Top of Raw data

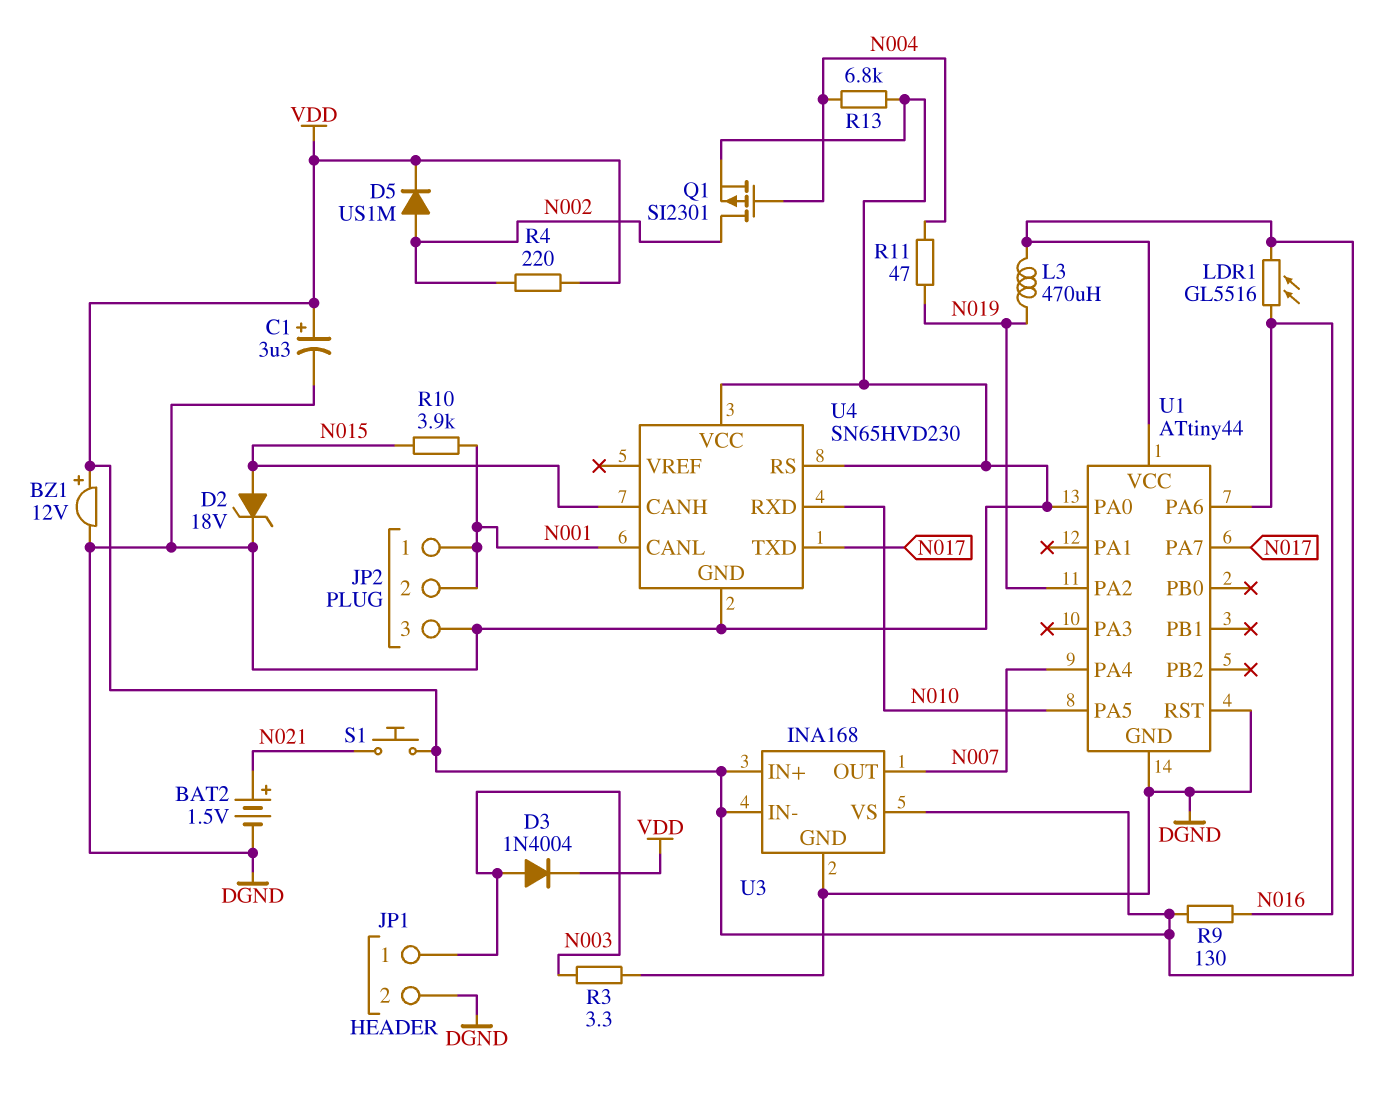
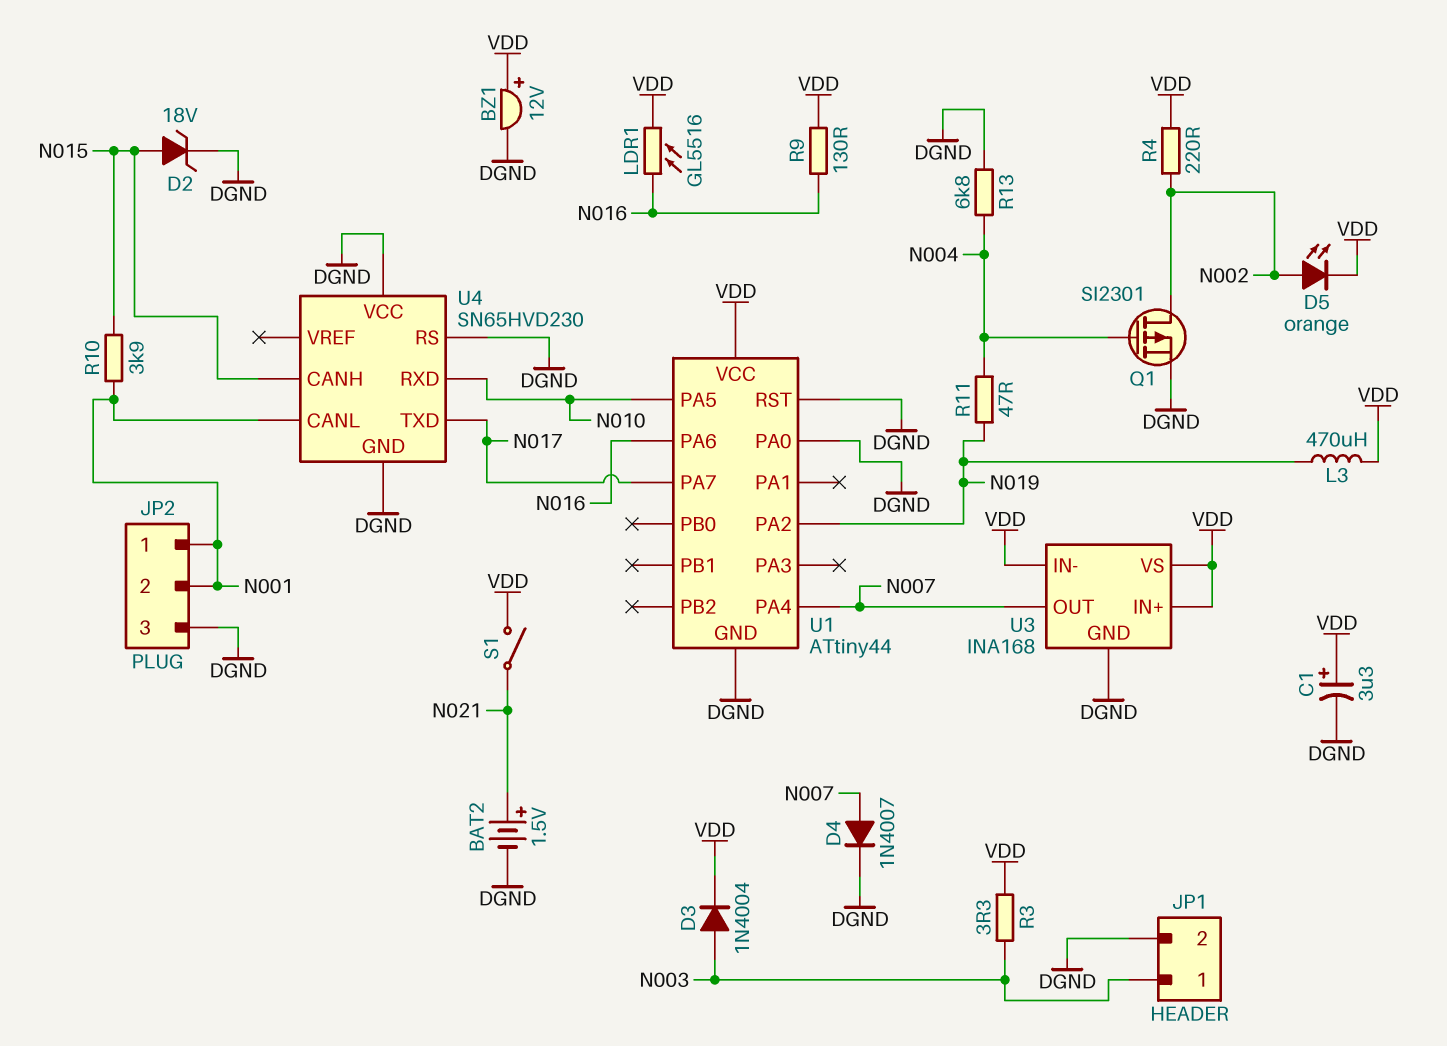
D4: none -> diode 1N4007 (A N007, K DGND)
D5: diode US1M (A N002, K VDD) -> LED orange (A N002, K VDD)
R3: 3.3 (DGND, N003) -> 3.3 (N003, VDD)
S1: button (N021, VDD) -> switch (N021, VDD)

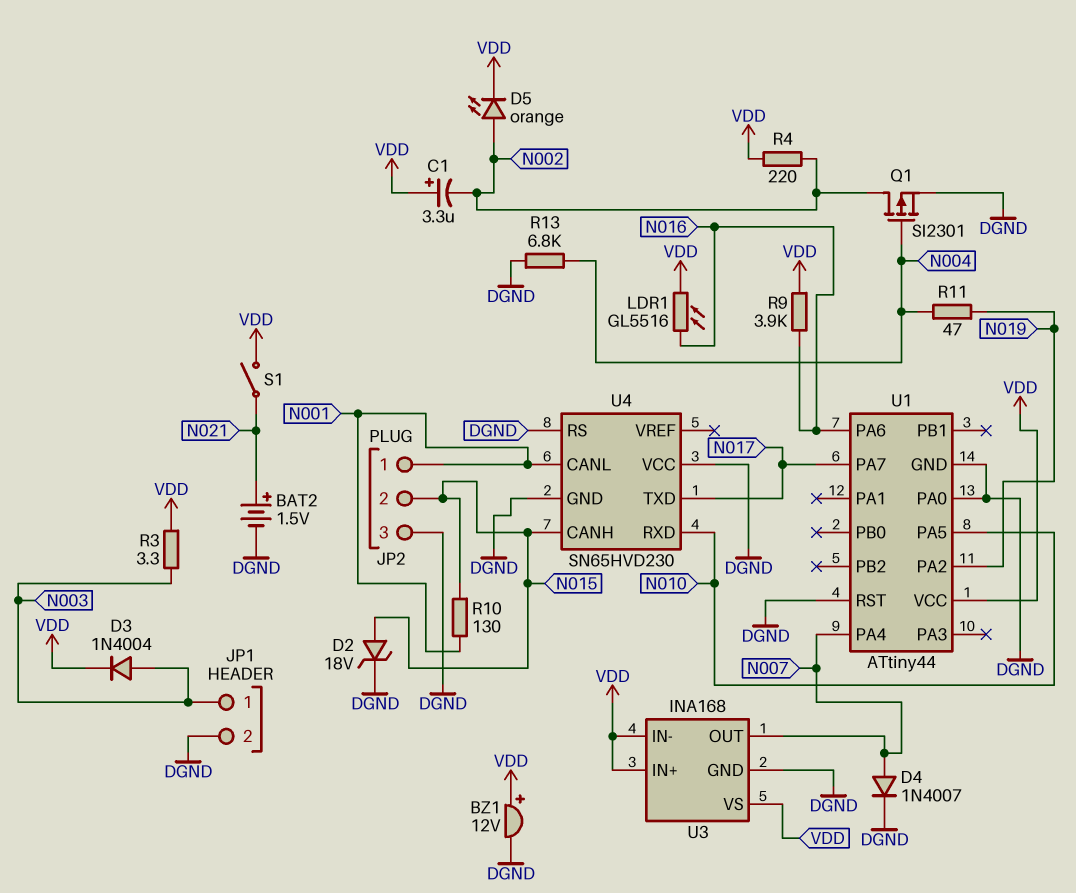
C1: 3.3uF (plus VDD, minus DGND) -> 3.3uF (plus VDD, minus N002)
JP2 pin 2: N001 -> N015
L3: 470uH (N019, VDD) -> none
R9: 130 (N016, VDD) -> 3.9k (N016, VDD)
R10: 3.9k (N001, N015) -> 130 (N001, N015)

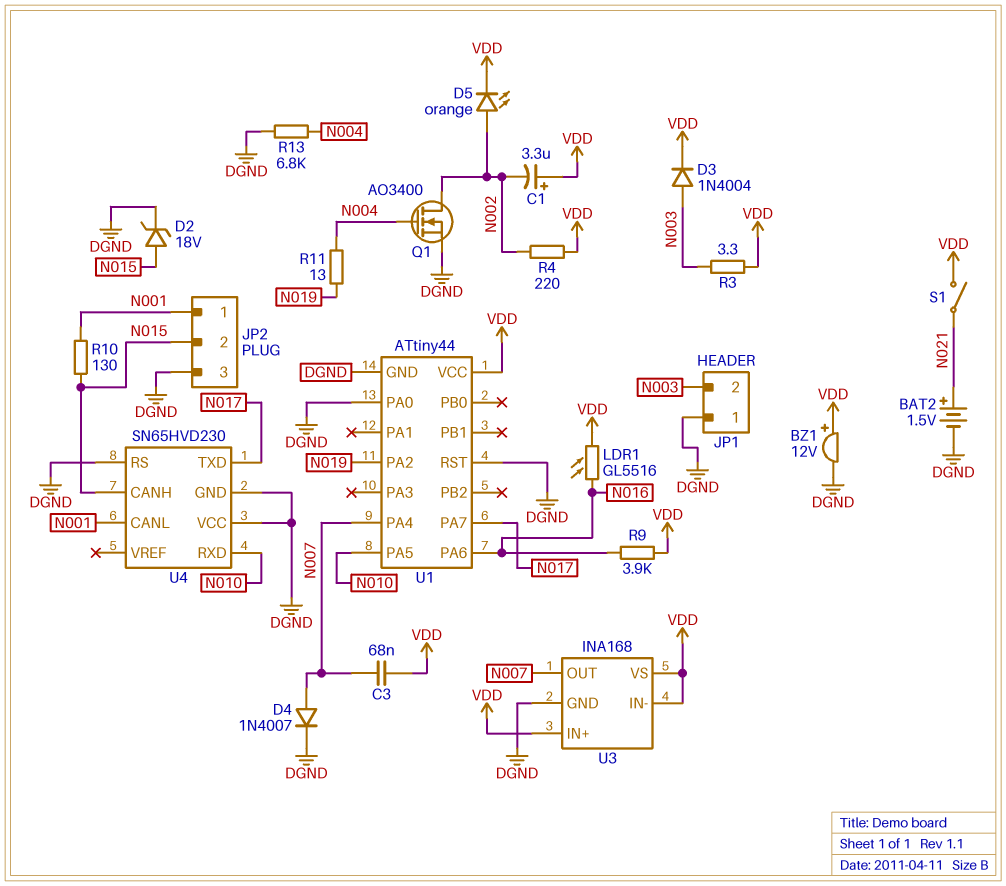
C3: none -> 68nF (N007, VDD)
JP1 pin 1: N003 -> DGND
JP1 pin 2: DGND -> N003
Q1: PMOS SI2301 (G N004, D N002, S DGND) -> NMOS AO3400 (G N004, D N002, S DGND)
R11: 47 (N004, N019) -> 13 (N004, N019)

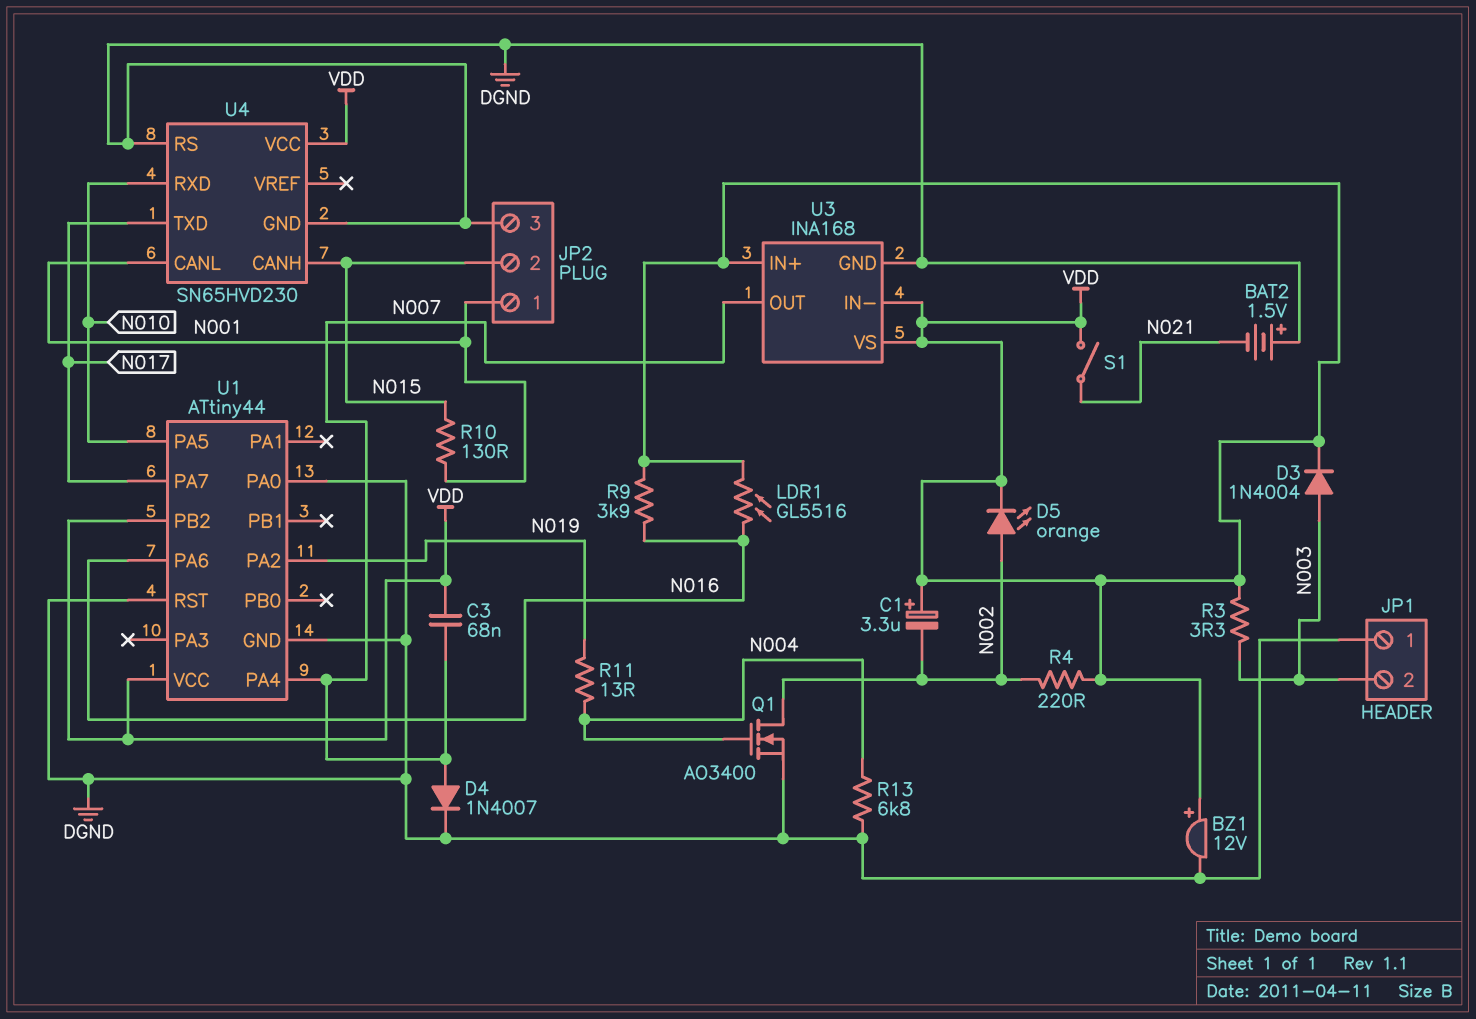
BAT2: 1.5V (plus N021, minus DGND) -> 1.5V (plus DGND, minus N021)
D2: zener 18V (A N015, K DGND) -> none
U1 pin PB2: none -> VDD
U4 pin VCC: DGND -> VDD

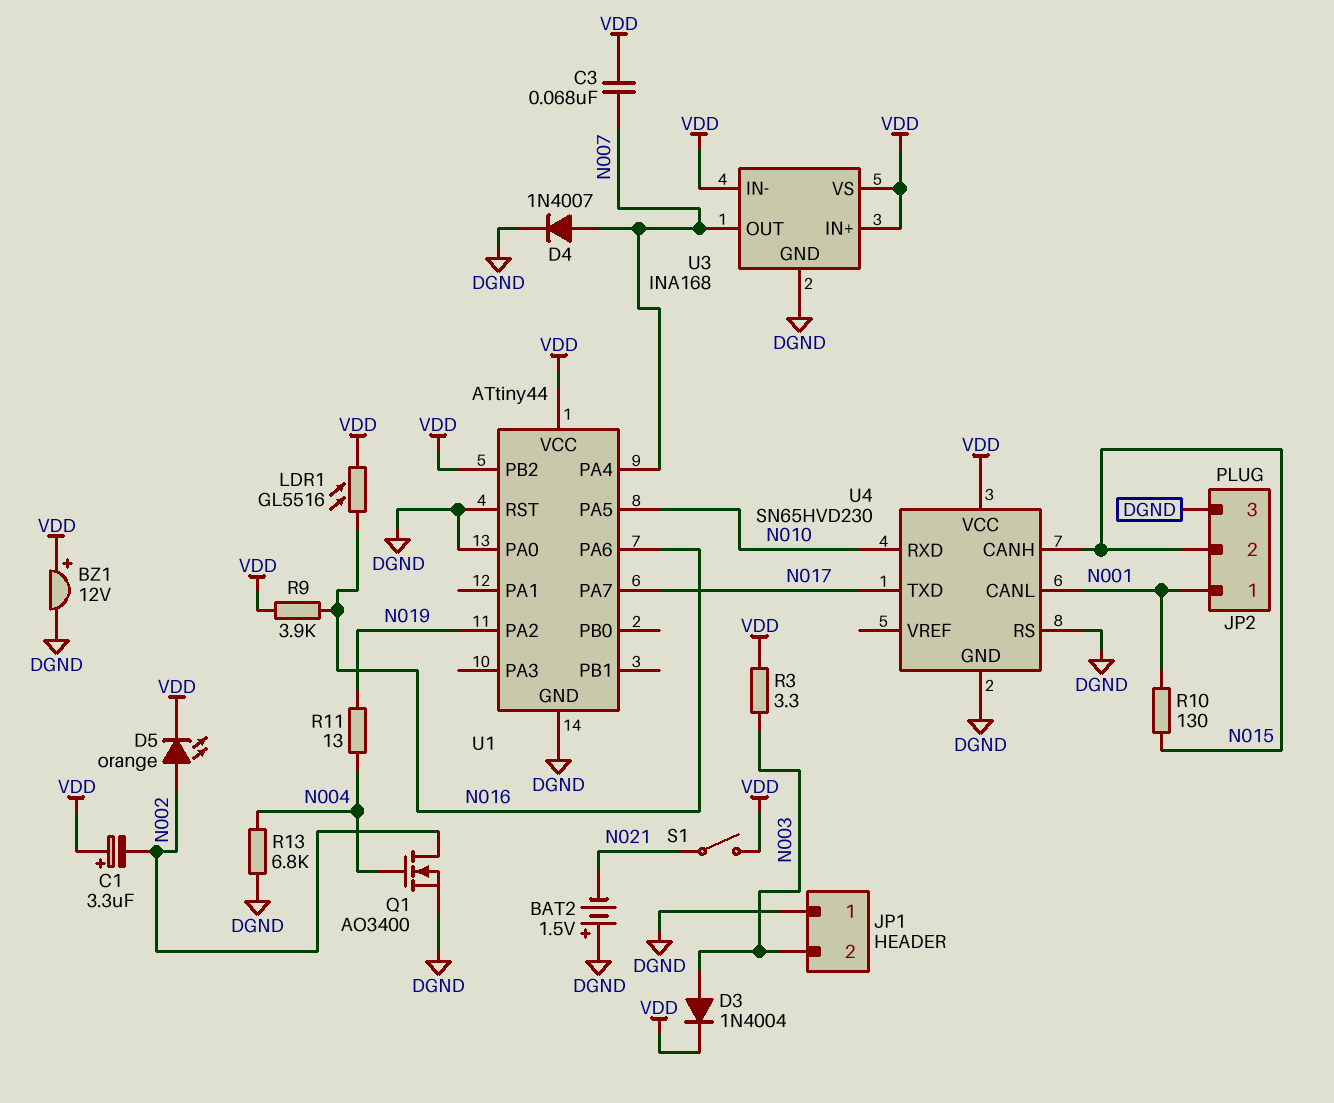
R4: 220 (N002, VDD) -> none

Bottom of Raw data

• **What is being asked**
Please set down every line of the listing verbatim, excluding its pictures.

• **Solution to this exercise**
D4: none -> diode 1N4007 (A N007, K DGND)
D5: diode US1M (A N002, K VDD) -> LED orange (A N002, K VDD)
R3: 3.3 (DGND, N003) -> 3.3 (N003, VDD)
S1: button (N021, VDD) -> switch (N021, VDD)

C1: 3.3uF (plus VDD, minus DGND) -> 3.3uF (plus VDD, minus N002)
JP2 pin 2: N001 -> N015
L3: 470uH (N019, VDD) -> none
R9: 130 (N016, VDD) -> 3.9k (N016, VDD)
R10: 3.9k (N001, N015) -> 130 (N001, N015)

C3: none -> 68nF (N007, VDD)
JP1 pin 1: N003 -> DGND
JP1 pin 2: DGND -> N003
Q1: PMOS SI2301 (G N004, D N002, S DGND) -> NMOS AO3400 (G N004, D N002, S DGND)
R11: 47 (N004, N019) -> 13 (N004, N019)

BAT2: 1.5V (plus N021, minus DGND) -> 1.5V (plus DGND, minus N021)
D2: zener 18V (A N015, K DGND) -> none
U1 pin PB2: none -> VDD
U4 pin VCC: DGND -> VDD

R4: 220 (N002, VDD) -> none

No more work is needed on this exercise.